Given the records below, would you repeat exactly the lines that begin at the one containing "(296, 127) = (575, 175): grey cup -> none" and end at the one containing "(284, 195) = (386, 227): red dice -> none", inclusive?

[Stored items]
=== Section Start ===
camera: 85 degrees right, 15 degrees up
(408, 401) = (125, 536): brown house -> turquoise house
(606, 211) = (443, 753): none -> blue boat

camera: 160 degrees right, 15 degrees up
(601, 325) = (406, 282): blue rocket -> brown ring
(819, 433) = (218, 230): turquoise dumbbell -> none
=== Section End ===
=== Section Start ===
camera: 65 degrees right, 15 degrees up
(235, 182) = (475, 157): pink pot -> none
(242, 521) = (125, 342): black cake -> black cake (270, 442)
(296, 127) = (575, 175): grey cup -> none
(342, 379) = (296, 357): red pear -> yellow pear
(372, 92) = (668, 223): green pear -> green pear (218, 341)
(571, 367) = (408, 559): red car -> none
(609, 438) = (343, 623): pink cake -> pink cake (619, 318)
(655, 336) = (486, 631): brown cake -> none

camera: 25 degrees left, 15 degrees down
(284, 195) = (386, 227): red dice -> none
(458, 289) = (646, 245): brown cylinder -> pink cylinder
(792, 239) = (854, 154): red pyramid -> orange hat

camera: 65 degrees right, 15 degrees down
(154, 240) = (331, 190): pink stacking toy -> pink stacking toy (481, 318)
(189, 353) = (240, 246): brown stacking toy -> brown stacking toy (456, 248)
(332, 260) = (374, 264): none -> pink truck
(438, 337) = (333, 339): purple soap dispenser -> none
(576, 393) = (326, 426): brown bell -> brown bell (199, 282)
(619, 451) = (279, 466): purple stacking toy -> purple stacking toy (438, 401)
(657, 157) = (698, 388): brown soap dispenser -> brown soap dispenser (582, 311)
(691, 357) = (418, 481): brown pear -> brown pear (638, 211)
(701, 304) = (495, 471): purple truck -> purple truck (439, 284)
=== Section End ===
▶ **Answer to the exercise**
(296, 127) = (575, 175): grey cup -> none
(342, 379) = (296, 357): red pear -> yellow pear
(372, 92) = (668, 223): green pear -> green pear (218, 341)
(571, 367) = (408, 559): red car -> none
(609, 438) = (343, 623): pink cake -> pink cake (619, 318)
(655, 336) = (486, 631): brown cake -> none

camera: 25 degrees left, 15 degrees down
(284, 195) = (386, 227): red dice -> none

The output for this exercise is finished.